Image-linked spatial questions
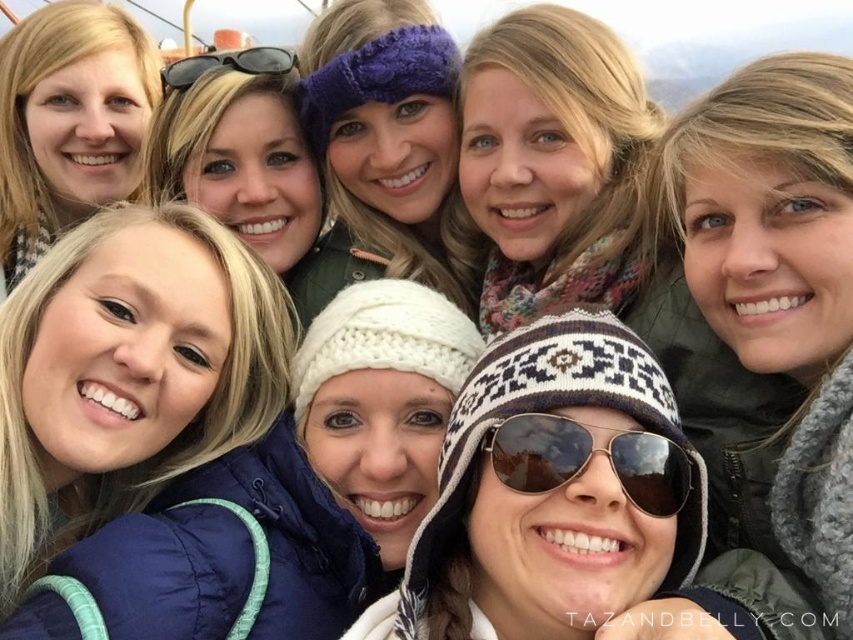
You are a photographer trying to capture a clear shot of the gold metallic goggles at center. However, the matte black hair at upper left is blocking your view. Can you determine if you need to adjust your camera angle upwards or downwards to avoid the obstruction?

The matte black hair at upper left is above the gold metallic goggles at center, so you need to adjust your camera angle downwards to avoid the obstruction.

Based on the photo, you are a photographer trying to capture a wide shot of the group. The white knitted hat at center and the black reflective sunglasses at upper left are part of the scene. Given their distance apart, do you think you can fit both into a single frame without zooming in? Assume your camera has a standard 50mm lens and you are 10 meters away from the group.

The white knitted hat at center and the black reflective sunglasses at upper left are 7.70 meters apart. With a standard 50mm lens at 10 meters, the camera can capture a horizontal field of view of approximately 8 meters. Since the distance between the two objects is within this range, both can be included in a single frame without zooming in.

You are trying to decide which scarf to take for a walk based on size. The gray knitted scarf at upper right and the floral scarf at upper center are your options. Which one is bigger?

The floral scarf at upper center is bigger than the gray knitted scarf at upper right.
* * *
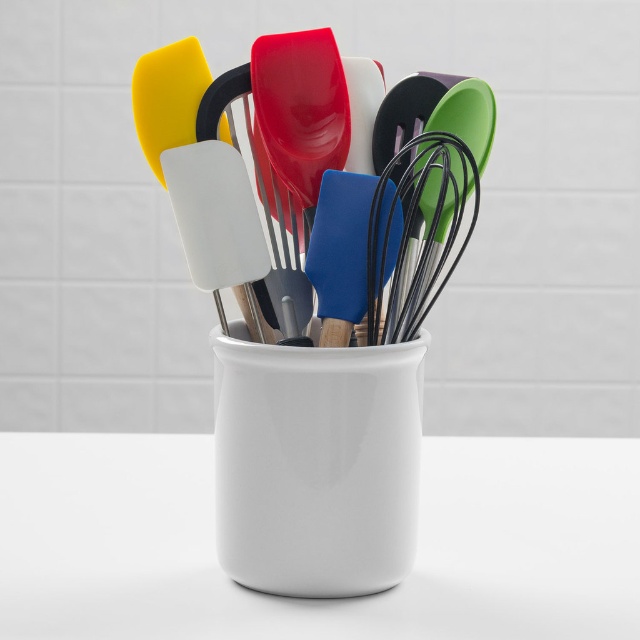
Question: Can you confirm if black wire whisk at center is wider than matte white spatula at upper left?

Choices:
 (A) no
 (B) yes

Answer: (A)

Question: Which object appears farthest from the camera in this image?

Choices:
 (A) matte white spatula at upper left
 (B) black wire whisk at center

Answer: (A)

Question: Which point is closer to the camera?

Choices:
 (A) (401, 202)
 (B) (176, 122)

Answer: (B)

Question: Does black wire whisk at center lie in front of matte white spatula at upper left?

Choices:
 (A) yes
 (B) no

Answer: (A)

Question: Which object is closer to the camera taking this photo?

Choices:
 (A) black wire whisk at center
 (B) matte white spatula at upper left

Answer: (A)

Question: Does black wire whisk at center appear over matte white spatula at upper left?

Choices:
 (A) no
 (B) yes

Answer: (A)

● **Task brief**
Copy the rows above word for word, starting at the line containing "without zooming in." and ending at the line containing "You are trying".

● **Output for this task**
The white knitted hat at center and the black reflective sunglasses at upper left are 7.70 meters apart. With a standard 50mm lens at 10 meters, the camera can capture a horizontal field of view of approximately 8 meters. Since the distance between the two objects is within this range, both can be included in a single frame without zooming in.

You are trying to decide which scarf to take for a walk based on size. The gray knitted scarf at upper right and the floral scarf at upper center are your options. Which one is bigger?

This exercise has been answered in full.